== Aim of the exercise ==
Which lines mention "MOSI"? Show each one from the listing.

§ §

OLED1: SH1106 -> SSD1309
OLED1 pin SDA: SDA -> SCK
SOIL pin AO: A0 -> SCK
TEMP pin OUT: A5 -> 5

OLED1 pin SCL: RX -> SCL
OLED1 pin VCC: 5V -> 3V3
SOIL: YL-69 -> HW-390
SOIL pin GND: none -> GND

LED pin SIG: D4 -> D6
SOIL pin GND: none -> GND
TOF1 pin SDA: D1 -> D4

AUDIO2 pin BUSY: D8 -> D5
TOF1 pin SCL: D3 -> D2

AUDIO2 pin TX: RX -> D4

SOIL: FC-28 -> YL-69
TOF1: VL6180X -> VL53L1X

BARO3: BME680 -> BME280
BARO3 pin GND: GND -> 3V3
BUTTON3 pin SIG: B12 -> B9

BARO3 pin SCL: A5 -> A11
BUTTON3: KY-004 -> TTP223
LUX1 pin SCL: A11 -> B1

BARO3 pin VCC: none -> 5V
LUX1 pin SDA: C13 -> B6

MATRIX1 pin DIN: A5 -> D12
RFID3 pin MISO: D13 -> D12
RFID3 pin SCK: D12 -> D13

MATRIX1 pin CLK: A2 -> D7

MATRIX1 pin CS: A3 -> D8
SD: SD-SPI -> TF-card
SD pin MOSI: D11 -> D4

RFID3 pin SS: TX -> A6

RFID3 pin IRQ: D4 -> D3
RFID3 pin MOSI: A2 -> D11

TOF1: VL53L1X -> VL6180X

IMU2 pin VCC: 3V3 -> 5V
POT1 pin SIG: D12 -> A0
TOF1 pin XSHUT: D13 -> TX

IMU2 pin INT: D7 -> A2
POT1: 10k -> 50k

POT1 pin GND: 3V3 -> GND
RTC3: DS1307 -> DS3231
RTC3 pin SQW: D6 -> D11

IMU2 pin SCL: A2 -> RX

§ §

== Task response ==
SD pin MOSI: D11 -> D4
RFID3 pin MOSI: A2 -> D11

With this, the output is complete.